Every line below that holds the string "VBUS" should be copied.

*** Opening INPUT DATA ***

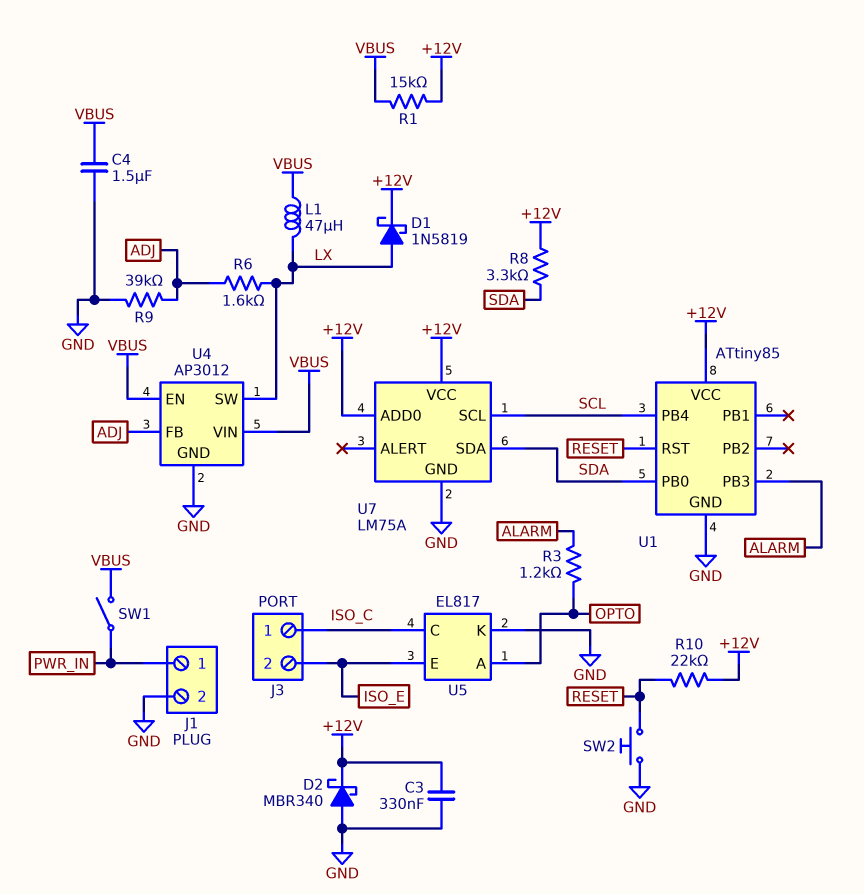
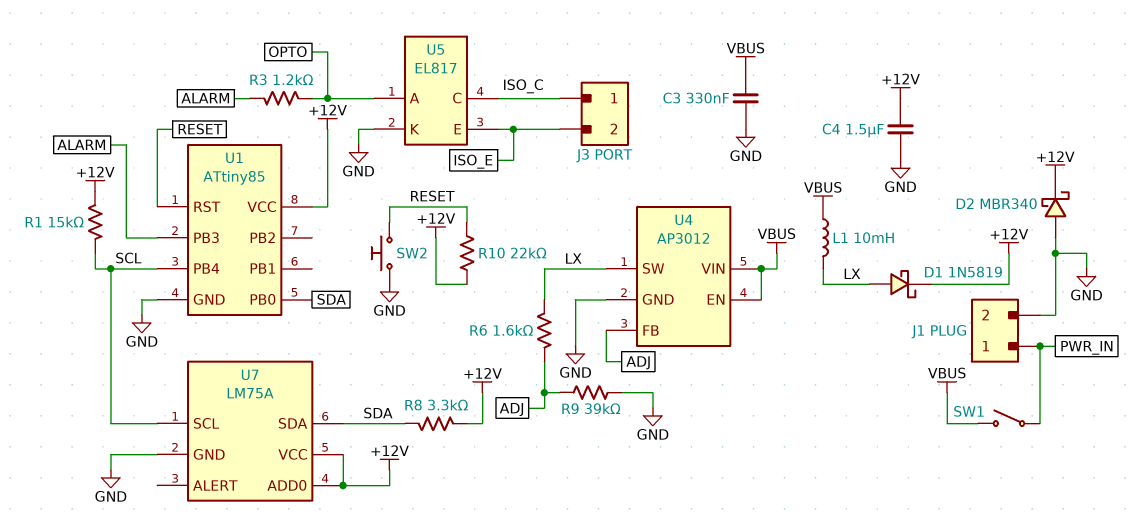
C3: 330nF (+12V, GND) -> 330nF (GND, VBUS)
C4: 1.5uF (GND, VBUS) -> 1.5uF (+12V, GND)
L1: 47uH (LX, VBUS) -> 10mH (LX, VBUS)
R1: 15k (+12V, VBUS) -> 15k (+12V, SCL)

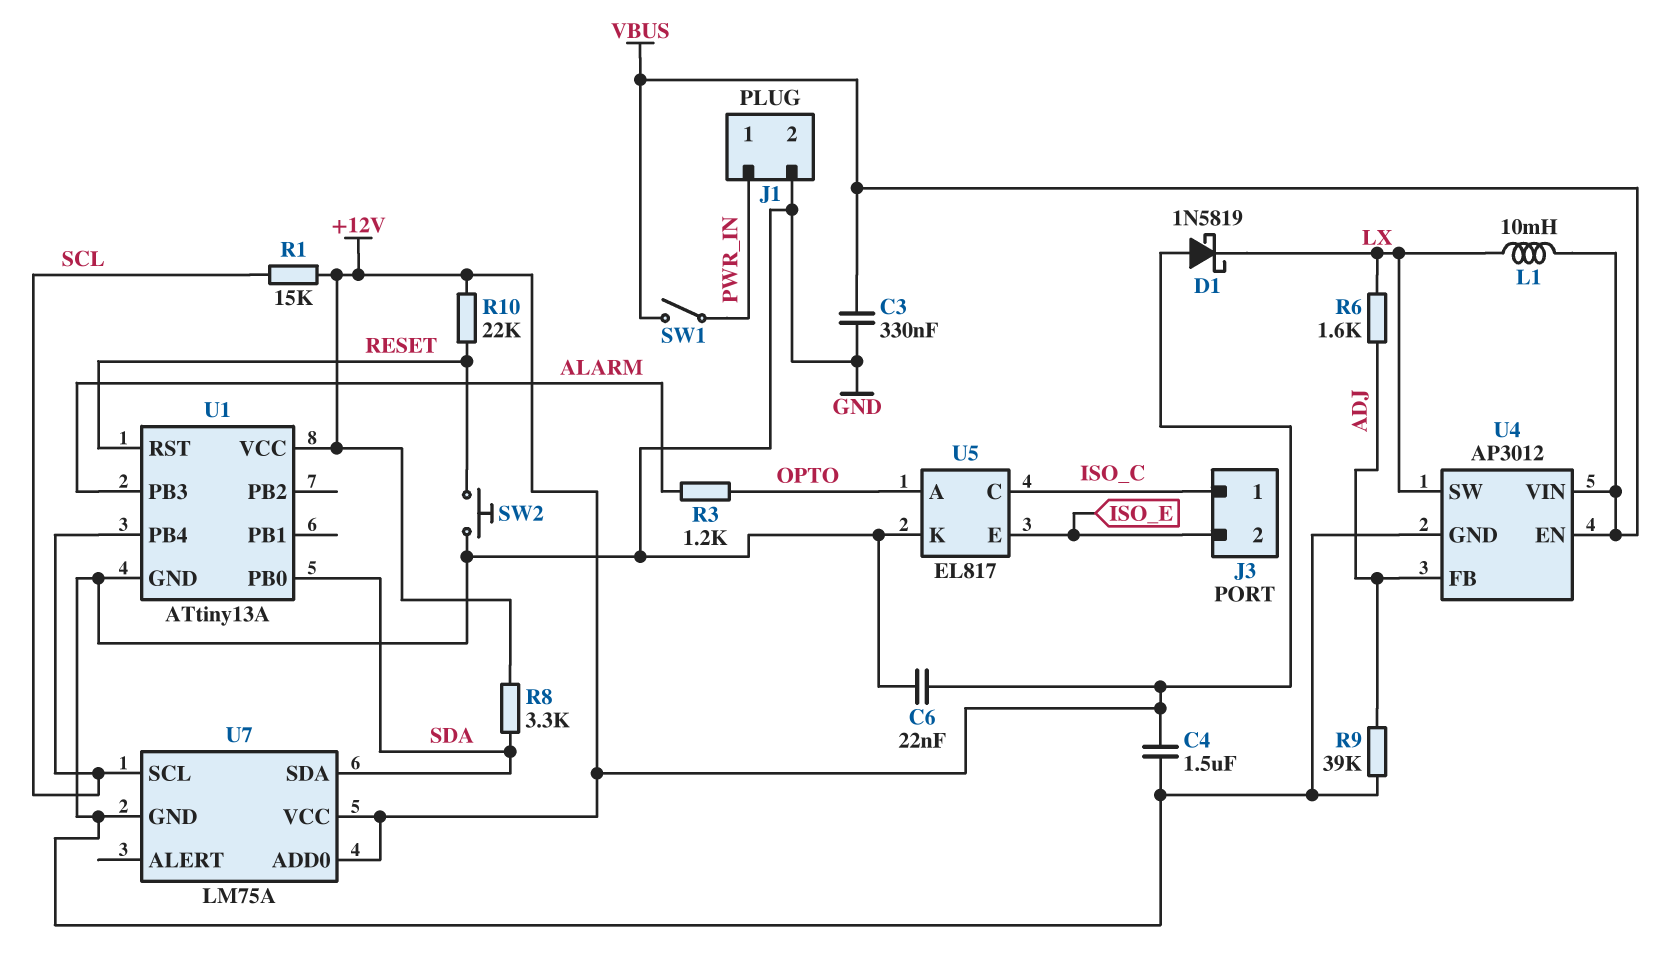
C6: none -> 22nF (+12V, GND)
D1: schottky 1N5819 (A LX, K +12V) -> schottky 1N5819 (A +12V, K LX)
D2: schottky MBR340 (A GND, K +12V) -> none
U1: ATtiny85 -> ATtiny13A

*** Closing INPUT DATA ***

- **TASK ANSWER**:
C3: 330nF (+12V, GND) -> 330nF (GND, VBUS)
C4: 1.5uF (GND, VBUS) -> 1.5uF (+12V, GND)
L1: 47uH (LX, VBUS) -> 10mH (LX, VBUS)
R1: 15k (+12V, VBUS) -> 15k (+12V, SCL)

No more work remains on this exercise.